### Prompt
Reproduce word for word the lines between the one containing "(140, 186) = (264, 441): grey" and the end of the entries below, both inclusive; leave out pictures.
=== Data supplied ===
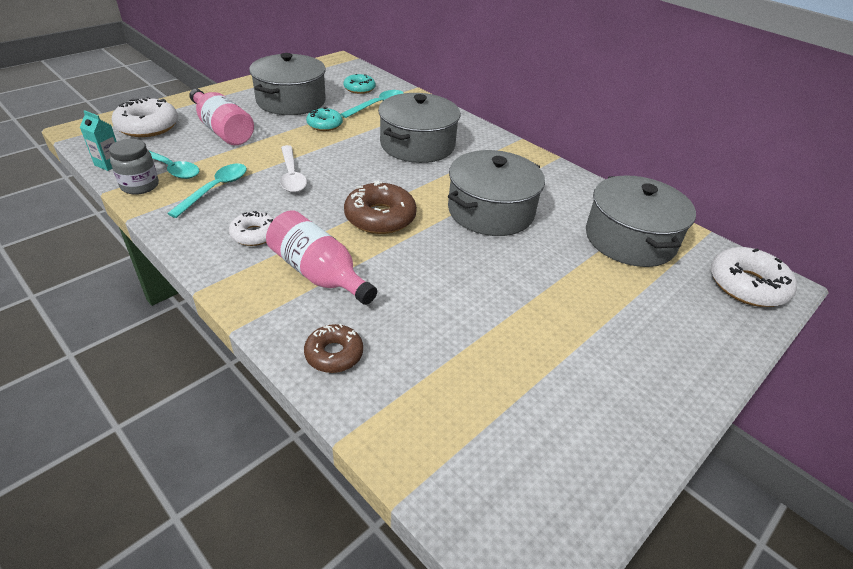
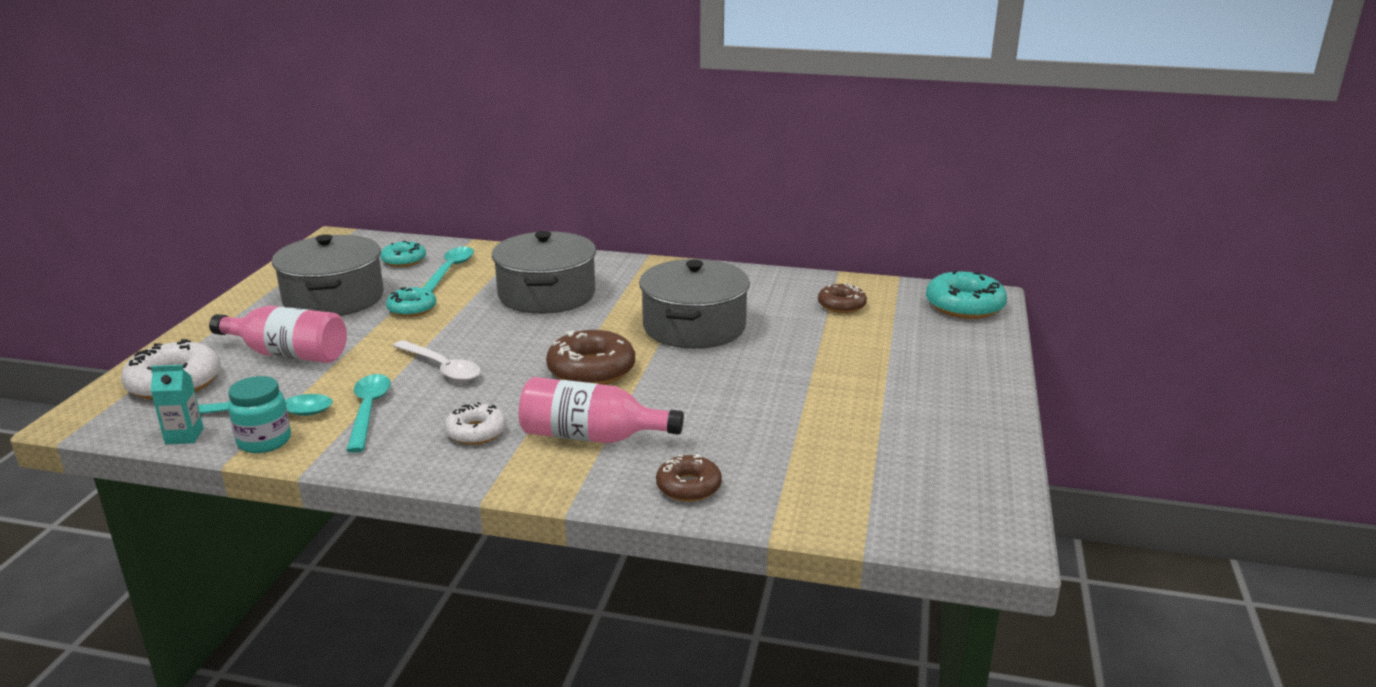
camera: 30 degrees left, 15 degrees down
(140, 186) = (264, 441): grey jar -> turquoise jar
(630, 239) = (841, 305): grey pot -> brown donut
(747, 285) = (964, 306): white donut -> turquoise donut

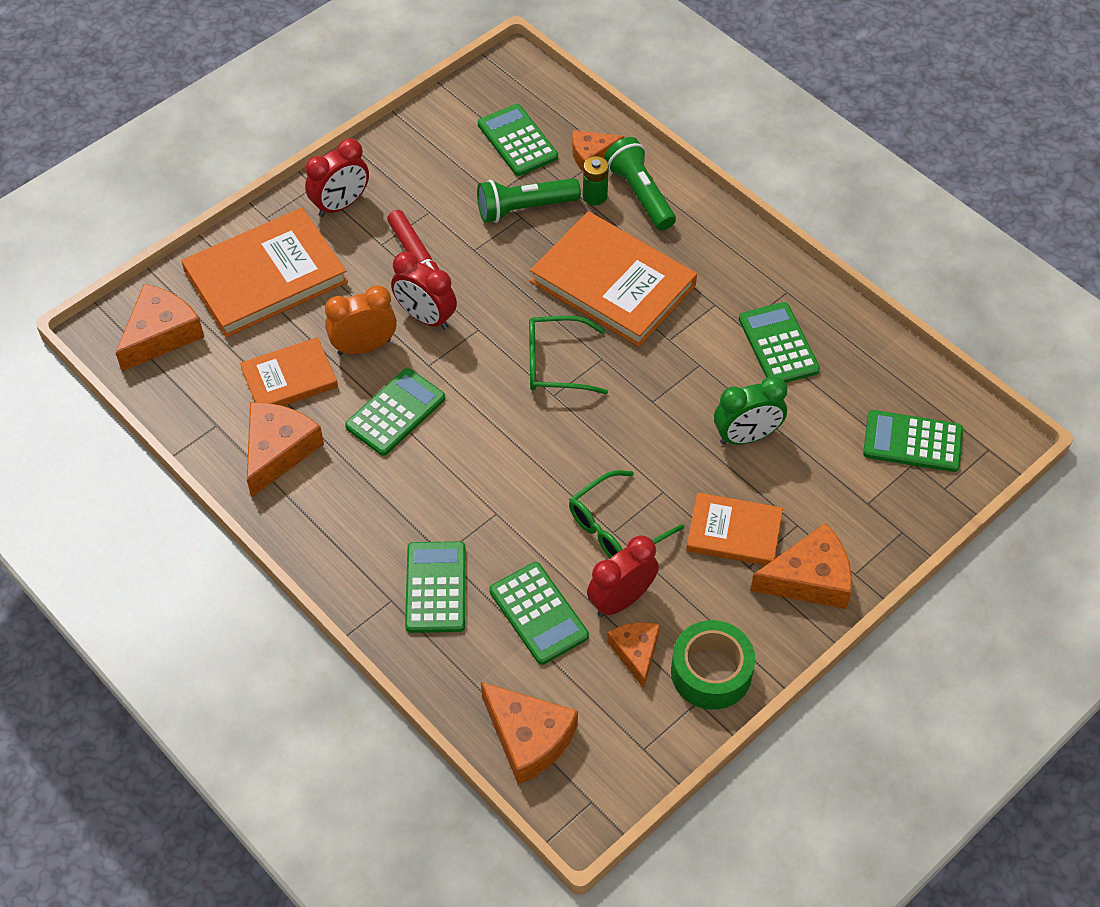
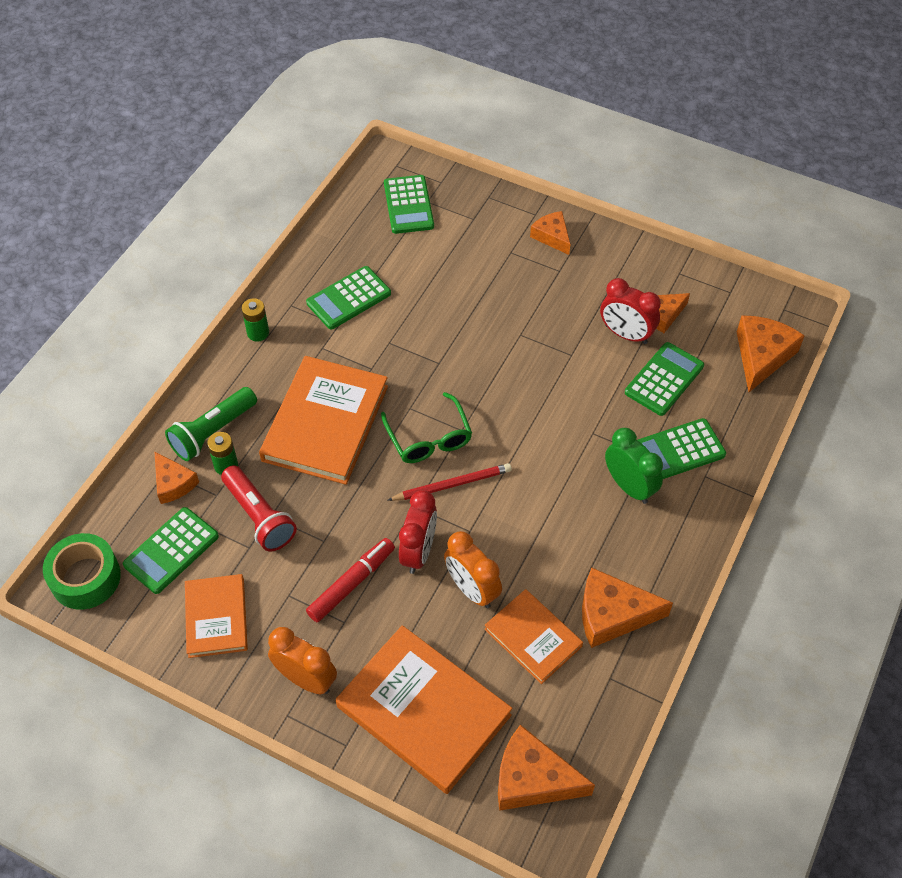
camera: 110 degrees left, 0 degrees up
(341, 205) = (306, 679): red clock -> orange clock
(395, 412) = (531, 538): green calculator -> none
(490, 366) = (452, 484): none -> red pencil
(524, 208) = (259, 517): green flashlight -> red flashlight
(616, 528) = (567, 354): green glasses -> none
(711, 672) = (654, 271): green tape -> green tape (85, 578)
(734, 532) = (535, 285): orange book -> orange book (216, 617)
(746, 436) = (446, 297): green clock -> green clock (629, 486)
(757, 255) = (258, 333): none -> green battery
(809, 578) = (552, 236): orange cheese -> orange cheese, size x0.63

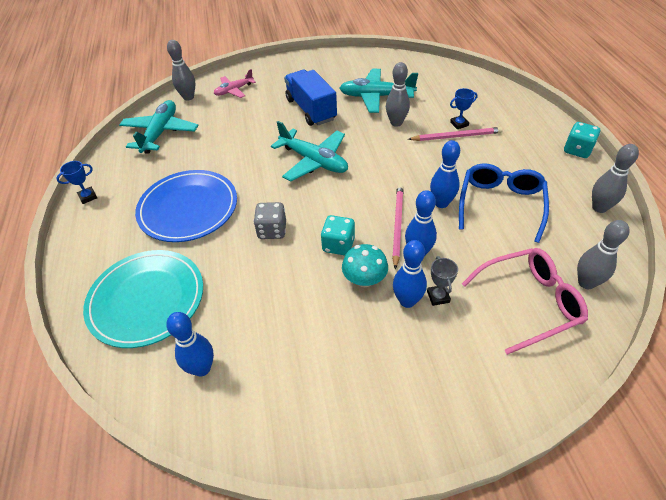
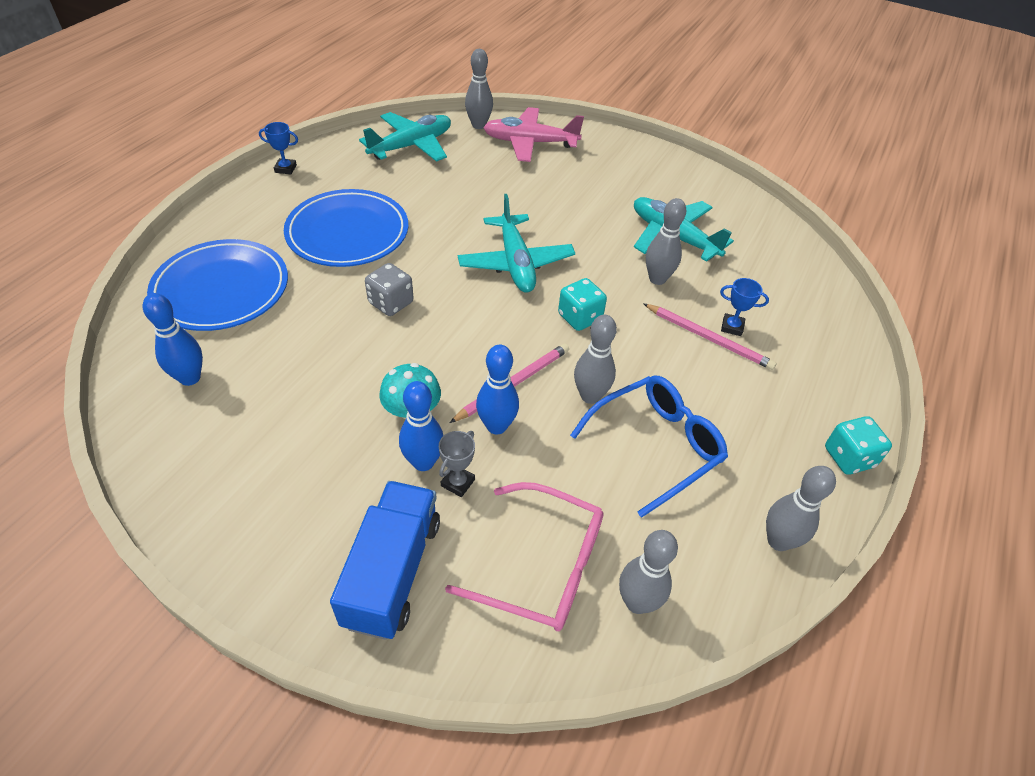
camera: 35 degrees right, 0 degrees up
(147, 300) = (221, 289): turquoise plate -> blue plate
(234, 90) = (530, 143): pink plane -> pink plane, size x1.66
(311, 109) = (582, 208): blue truck -> blue truck (392, 572)
(338, 245) = (431, 360): turquoise dice -> turquoise dice (580, 317)
(441, 203) = (590, 396): blue bowling pin -> grey bowling pin

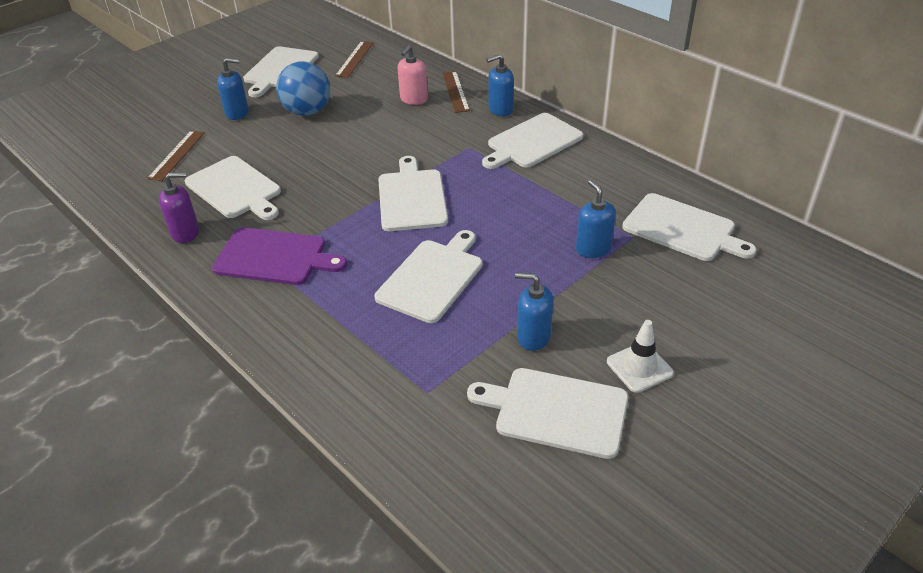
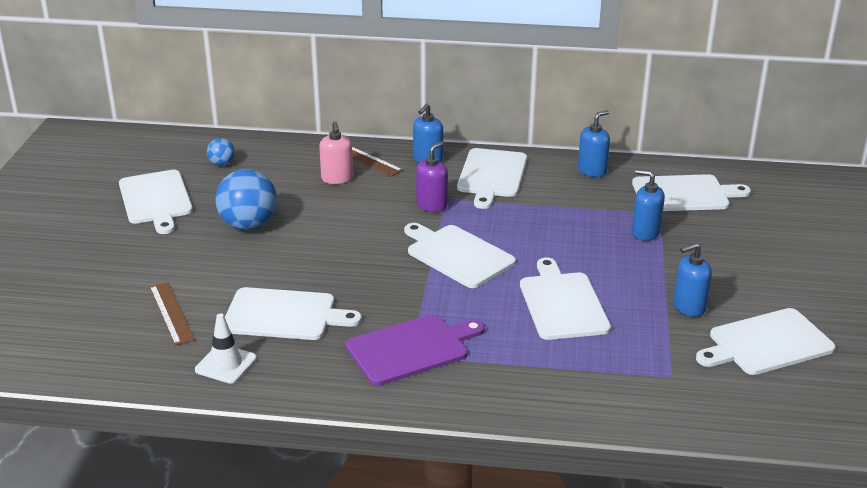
camera: 40 degrees left, 10 degrees down
(185, 233) = (295, 369): purple soap dispenser -> purple soap dispenser (432, 205)
(237, 113) = (174, 253): blue soap dispenser -> blue soap dispenser (592, 170)
(354, 59) = (222, 164): brown ruler -> blue ball
(639, 367) = (777, 292): white traffic cone -> white traffic cone (226, 364)

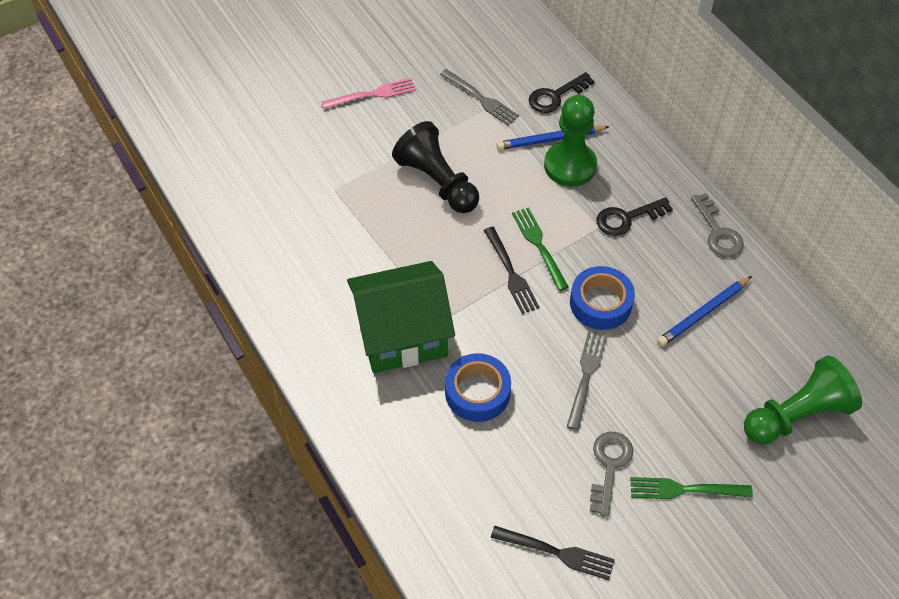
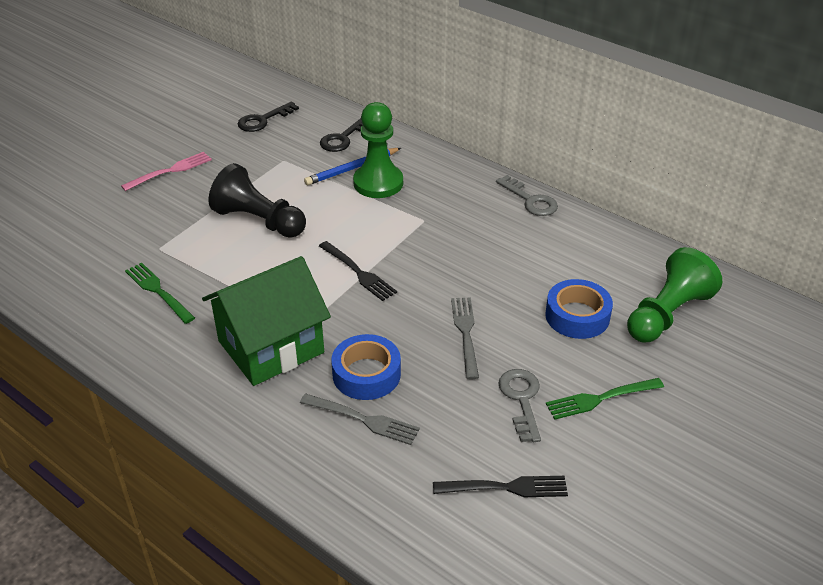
camera: 20 degrees left, 15 degrees down
(481, 99) = (275, 153): grey fork -> grey fork (363, 419)
(539, 245) = (376, 246): green fork -> green fork (158, 291)
(600, 303) = (452, 275): blue tape -> blue tape (577, 316)
(627, 218) = (446, 208): black key -> black key (263, 120)
(703, 313) = (547, 260): blue pencil -> none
===
### Your response
(140, 186) = (264, 441): grey jar -> turquoise jar
(630, 239) = (841, 305): grey pot -> brown donut
(747, 285) = (964, 306): white donut -> turquoise donut

camera: 110 degrees left, 0 degrees up
(341, 205) = (306, 679): red clock -> orange clock
(395, 412) = (531, 538): green calculator -> none
(490, 366) = (452, 484): none -> red pencil
(524, 208) = (259, 517): green flashlight -> red flashlight
(616, 528) = (567, 354): green glasses -> none
(711, 672) = (654, 271): green tape -> green tape (85, 578)
(734, 532) = (535, 285): orange book -> orange book (216, 617)
(746, 436) = (446, 297): green clock -> green clock (629, 486)
(757, 255) = (258, 333): none -> green battery
(809, 578) = (552, 236): orange cheese -> orange cheese, size x0.63

camera: 35 degrees right, 0 degrees up
(147, 300) = (221, 289): turquoise plate -> blue plate
(234, 90) = (530, 143): pink plane -> pink plane, size x1.66
(311, 109) = (582, 208): blue truck -> blue truck (392, 572)
(338, 245) = (431, 360): turquoise dice -> turquoise dice (580, 317)
(441, 203) = (590, 396): blue bowling pin -> grey bowling pin

camera: 40 degrees left, 10 degrees down
(185, 233) = (295, 369): purple soap dispenser -> purple soap dispenser (432, 205)
(237, 113) = (174, 253): blue soap dispenser -> blue soap dispenser (592, 170)
(354, 59) = (222, 164): brown ruler -> blue ball
(639, 367) = (777, 292): white traffic cone -> white traffic cone (226, 364)

camera: 20 degrees left, 15 degrees down
(481, 99) = (275, 153): grey fork -> grey fork (363, 419)
(539, 245) = (376, 246): green fork -> green fork (158, 291)
(600, 303) = (452, 275): blue tape -> blue tape (577, 316)
(627, 218) = (446, 208): black key -> black key (263, 120)
(703, 313) = (547, 260): blue pencil -> none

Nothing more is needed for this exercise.